**Your objective**
Look through the entries below and extract exactly the lines from the one containing "(380, 114) = (365, 94): pink padlock -> none" through the one containing "camera: 145 degrees left, 10 degrees up", ends included.

**Data provided**
★ ★ ★ ★

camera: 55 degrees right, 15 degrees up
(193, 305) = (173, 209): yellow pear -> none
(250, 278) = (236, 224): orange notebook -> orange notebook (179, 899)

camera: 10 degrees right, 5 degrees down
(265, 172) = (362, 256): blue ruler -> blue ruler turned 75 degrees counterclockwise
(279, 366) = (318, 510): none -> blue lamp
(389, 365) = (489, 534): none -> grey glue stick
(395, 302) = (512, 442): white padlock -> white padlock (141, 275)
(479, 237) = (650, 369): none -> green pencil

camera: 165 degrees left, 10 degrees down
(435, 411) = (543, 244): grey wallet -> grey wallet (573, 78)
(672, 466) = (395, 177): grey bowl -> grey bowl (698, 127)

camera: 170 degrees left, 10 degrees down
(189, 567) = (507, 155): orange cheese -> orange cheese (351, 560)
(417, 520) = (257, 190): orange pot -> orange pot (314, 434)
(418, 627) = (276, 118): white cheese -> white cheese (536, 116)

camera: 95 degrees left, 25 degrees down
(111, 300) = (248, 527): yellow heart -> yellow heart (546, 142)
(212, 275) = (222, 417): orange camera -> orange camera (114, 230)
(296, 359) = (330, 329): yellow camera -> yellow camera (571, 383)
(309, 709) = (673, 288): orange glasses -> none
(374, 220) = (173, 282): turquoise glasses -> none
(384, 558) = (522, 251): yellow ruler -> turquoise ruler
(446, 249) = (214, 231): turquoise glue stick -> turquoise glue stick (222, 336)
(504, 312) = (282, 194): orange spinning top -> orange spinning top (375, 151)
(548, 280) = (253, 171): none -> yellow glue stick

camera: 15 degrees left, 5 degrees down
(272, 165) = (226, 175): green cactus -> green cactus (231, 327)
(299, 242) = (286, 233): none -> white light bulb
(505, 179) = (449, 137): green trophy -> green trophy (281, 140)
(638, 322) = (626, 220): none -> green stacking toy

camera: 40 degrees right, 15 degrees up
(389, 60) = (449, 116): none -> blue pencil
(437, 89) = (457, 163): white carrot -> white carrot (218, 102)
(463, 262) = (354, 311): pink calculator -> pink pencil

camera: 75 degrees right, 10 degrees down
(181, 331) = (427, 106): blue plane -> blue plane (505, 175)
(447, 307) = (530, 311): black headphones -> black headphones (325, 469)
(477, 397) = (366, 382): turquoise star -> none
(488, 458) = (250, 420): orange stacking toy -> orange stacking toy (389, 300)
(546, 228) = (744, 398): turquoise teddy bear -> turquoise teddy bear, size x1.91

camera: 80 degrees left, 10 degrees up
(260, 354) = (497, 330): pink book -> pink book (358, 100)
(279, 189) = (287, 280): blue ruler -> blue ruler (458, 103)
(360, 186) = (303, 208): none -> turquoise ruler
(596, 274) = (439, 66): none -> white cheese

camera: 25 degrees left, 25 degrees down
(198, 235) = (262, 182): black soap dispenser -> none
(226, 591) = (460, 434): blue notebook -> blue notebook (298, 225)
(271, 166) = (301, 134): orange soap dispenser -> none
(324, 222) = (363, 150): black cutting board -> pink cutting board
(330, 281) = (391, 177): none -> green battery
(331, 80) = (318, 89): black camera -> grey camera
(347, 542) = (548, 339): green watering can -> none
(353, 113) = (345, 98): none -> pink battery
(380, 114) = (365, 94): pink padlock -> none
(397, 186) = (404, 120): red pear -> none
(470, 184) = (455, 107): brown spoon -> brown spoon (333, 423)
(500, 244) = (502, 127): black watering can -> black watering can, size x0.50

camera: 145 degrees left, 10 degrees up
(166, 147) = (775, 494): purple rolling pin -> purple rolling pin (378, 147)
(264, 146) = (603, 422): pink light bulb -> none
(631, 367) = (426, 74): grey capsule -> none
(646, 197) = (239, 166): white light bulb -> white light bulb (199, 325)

★ ★ ★ ★

**Your response**
(380, 114) = (365, 94): pink padlock -> none
(397, 186) = (404, 120): red pear -> none
(470, 184) = (455, 107): brown spoon -> brown spoon (333, 423)
(500, 244) = (502, 127): black watering can -> black watering can, size x0.50

camera: 145 degrees left, 10 degrees up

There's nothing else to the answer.